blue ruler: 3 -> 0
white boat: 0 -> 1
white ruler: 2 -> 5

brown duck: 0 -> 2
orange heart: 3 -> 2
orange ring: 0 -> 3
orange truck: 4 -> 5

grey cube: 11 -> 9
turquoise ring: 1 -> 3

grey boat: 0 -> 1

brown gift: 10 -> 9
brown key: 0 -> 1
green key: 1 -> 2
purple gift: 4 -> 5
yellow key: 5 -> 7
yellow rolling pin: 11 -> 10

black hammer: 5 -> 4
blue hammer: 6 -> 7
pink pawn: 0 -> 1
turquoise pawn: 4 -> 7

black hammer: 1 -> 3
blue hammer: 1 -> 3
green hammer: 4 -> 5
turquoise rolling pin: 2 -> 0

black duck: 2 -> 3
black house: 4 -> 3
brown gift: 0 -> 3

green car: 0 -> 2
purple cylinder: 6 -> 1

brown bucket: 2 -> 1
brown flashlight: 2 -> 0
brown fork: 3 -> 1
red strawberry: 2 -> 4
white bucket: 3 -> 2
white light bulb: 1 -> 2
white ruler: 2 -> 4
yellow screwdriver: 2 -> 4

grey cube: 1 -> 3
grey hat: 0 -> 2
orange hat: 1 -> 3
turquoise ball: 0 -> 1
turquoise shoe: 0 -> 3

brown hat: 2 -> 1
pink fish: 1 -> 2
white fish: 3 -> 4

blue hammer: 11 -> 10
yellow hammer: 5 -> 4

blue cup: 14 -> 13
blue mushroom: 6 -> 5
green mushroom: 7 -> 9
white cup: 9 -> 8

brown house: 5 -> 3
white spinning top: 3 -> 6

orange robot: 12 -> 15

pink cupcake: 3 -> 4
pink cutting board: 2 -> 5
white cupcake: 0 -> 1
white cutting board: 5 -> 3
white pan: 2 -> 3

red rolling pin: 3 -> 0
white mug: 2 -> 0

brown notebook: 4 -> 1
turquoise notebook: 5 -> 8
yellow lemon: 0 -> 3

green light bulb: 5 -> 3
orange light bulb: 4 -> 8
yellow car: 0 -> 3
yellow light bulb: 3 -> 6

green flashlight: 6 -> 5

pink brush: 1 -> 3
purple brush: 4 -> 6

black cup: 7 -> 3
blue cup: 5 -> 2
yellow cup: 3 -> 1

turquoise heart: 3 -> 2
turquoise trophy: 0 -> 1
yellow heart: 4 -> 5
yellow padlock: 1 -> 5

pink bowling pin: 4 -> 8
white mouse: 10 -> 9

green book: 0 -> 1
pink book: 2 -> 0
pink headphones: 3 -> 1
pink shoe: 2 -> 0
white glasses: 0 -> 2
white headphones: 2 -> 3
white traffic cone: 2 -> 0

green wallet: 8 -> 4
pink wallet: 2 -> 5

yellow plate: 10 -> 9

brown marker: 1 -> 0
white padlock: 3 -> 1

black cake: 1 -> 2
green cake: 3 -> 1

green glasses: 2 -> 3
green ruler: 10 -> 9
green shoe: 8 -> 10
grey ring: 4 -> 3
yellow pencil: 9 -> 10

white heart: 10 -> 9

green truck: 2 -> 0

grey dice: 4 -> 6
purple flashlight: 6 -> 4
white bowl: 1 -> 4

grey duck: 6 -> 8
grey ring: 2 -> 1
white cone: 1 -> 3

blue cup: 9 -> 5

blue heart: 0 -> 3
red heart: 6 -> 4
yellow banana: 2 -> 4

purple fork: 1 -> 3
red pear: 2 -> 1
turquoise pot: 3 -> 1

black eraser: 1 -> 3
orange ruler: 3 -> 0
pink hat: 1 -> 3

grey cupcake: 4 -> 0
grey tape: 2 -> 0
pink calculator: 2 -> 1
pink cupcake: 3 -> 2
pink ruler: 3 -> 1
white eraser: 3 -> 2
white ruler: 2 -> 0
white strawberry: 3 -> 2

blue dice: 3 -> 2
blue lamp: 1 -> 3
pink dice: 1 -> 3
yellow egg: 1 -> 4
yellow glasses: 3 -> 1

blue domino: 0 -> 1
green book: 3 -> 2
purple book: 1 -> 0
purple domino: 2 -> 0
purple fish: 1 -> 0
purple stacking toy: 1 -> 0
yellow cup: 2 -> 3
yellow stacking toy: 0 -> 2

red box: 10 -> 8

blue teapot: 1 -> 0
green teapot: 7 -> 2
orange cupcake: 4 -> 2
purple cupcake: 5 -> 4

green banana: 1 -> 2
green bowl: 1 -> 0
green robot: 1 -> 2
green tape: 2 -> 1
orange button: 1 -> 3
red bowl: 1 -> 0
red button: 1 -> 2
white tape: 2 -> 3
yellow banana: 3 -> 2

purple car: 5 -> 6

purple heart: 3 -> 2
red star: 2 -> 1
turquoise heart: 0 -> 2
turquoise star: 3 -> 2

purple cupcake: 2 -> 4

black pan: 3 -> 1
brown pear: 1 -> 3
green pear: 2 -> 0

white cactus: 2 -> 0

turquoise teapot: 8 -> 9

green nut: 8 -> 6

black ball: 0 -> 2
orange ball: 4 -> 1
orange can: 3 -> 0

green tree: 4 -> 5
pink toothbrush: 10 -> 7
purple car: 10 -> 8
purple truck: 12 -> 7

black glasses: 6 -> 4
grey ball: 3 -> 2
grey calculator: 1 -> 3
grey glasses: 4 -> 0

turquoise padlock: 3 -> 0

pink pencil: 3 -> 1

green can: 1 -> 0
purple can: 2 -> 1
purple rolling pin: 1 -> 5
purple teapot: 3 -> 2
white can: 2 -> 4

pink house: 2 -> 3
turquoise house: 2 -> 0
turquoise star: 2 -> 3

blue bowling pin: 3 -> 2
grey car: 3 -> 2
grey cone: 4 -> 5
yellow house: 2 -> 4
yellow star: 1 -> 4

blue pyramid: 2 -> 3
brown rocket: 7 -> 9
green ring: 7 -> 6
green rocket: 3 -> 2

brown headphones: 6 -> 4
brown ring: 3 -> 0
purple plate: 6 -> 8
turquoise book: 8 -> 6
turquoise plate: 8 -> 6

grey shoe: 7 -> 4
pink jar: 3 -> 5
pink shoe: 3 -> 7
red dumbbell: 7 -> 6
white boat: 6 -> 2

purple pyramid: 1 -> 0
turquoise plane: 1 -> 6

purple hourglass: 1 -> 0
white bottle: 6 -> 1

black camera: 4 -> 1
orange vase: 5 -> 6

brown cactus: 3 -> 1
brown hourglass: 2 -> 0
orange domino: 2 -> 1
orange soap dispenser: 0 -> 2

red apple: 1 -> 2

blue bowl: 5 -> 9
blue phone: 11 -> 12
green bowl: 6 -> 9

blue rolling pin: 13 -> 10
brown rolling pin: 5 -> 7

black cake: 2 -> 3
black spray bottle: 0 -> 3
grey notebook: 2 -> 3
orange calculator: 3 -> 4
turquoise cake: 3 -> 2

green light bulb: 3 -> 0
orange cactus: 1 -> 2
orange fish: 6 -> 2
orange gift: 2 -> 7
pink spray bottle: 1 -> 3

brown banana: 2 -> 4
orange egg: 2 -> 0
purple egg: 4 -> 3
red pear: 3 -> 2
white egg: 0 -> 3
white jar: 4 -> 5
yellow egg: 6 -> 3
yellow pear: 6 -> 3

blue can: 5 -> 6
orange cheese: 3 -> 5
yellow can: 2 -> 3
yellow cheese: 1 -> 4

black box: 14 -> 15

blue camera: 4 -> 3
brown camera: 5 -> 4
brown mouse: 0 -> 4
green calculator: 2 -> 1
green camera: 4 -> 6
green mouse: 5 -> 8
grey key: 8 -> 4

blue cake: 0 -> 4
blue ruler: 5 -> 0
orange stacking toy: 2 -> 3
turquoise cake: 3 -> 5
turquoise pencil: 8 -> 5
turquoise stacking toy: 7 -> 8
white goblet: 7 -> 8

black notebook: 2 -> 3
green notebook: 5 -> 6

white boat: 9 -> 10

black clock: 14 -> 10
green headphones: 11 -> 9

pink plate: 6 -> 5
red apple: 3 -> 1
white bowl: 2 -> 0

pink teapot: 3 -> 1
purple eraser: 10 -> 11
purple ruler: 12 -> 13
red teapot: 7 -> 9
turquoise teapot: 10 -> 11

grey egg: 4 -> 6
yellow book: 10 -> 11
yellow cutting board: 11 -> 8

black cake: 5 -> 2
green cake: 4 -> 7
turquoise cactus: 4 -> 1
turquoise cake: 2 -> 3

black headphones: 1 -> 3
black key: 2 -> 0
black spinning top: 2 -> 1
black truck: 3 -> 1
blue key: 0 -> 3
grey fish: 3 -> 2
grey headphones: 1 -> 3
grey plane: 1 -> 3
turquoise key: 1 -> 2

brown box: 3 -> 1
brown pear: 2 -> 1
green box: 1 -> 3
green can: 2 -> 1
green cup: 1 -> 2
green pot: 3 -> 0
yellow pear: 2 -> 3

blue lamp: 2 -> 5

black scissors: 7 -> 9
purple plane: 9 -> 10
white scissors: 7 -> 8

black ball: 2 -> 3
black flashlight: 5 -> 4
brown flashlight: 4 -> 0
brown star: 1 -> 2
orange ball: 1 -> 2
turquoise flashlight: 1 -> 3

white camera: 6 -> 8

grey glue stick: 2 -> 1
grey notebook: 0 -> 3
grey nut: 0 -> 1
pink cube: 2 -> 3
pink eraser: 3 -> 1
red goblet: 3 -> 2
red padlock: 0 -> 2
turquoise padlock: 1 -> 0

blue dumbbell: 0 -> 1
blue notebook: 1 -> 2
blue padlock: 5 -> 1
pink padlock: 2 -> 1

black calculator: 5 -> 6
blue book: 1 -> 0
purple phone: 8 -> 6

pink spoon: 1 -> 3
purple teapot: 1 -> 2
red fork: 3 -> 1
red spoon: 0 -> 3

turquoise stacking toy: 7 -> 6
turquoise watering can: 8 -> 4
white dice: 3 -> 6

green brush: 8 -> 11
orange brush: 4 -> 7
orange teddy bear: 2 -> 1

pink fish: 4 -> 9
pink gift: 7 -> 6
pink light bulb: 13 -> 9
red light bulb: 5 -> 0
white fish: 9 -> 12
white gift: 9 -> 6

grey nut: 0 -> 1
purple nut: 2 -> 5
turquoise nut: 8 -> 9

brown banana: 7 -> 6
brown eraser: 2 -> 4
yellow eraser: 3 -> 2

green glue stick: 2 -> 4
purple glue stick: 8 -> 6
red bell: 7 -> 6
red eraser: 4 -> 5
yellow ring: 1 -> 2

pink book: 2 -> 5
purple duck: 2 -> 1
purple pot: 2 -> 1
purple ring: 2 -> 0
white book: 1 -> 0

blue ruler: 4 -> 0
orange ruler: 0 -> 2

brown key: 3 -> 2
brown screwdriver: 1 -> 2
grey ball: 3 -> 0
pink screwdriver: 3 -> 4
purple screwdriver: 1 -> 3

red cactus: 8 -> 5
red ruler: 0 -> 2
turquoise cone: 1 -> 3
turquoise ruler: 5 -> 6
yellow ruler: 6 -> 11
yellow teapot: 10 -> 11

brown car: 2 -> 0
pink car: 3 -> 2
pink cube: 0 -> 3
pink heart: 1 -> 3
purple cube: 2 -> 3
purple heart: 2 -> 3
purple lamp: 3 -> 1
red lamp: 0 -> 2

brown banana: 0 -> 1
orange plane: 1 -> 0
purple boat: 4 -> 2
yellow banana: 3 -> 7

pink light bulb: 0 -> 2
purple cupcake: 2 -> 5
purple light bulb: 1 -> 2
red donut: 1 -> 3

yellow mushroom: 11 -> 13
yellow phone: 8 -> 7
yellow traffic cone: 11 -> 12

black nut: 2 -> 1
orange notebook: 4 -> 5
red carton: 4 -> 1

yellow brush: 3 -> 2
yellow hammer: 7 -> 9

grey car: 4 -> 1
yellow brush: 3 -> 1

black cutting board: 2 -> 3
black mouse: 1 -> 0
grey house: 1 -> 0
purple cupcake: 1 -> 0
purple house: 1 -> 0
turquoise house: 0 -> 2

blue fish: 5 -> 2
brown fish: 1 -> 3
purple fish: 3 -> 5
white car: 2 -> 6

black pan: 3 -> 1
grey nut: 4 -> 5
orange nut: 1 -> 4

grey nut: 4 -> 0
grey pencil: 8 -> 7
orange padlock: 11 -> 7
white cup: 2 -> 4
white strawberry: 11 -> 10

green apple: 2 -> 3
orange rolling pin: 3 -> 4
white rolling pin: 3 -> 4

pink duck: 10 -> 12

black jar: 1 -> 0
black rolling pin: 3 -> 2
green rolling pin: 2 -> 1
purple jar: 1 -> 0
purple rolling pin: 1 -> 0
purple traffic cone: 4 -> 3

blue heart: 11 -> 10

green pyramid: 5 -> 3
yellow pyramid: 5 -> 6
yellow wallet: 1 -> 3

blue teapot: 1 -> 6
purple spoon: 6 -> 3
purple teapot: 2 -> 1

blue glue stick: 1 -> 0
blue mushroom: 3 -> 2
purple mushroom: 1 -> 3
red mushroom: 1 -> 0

→ **What is required**
Please reproduce the lines from the line with "orange plane: 1 -> 0" to the line with "black mouse: 1 -> 0", both ends included, exactly as they appear above.

→ **Exercise answer**
orange plane: 1 -> 0
purple boat: 4 -> 2
yellow banana: 3 -> 7

pink light bulb: 0 -> 2
purple cupcake: 2 -> 5
purple light bulb: 1 -> 2
red donut: 1 -> 3

yellow mushroom: 11 -> 13
yellow phone: 8 -> 7
yellow traffic cone: 11 -> 12

black nut: 2 -> 1
orange notebook: 4 -> 5
red carton: 4 -> 1

yellow brush: 3 -> 2
yellow hammer: 7 -> 9

grey car: 4 -> 1
yellow brush: 3 -> 1

black cutting board: 2 -> 3
black mouse: 1 -> 0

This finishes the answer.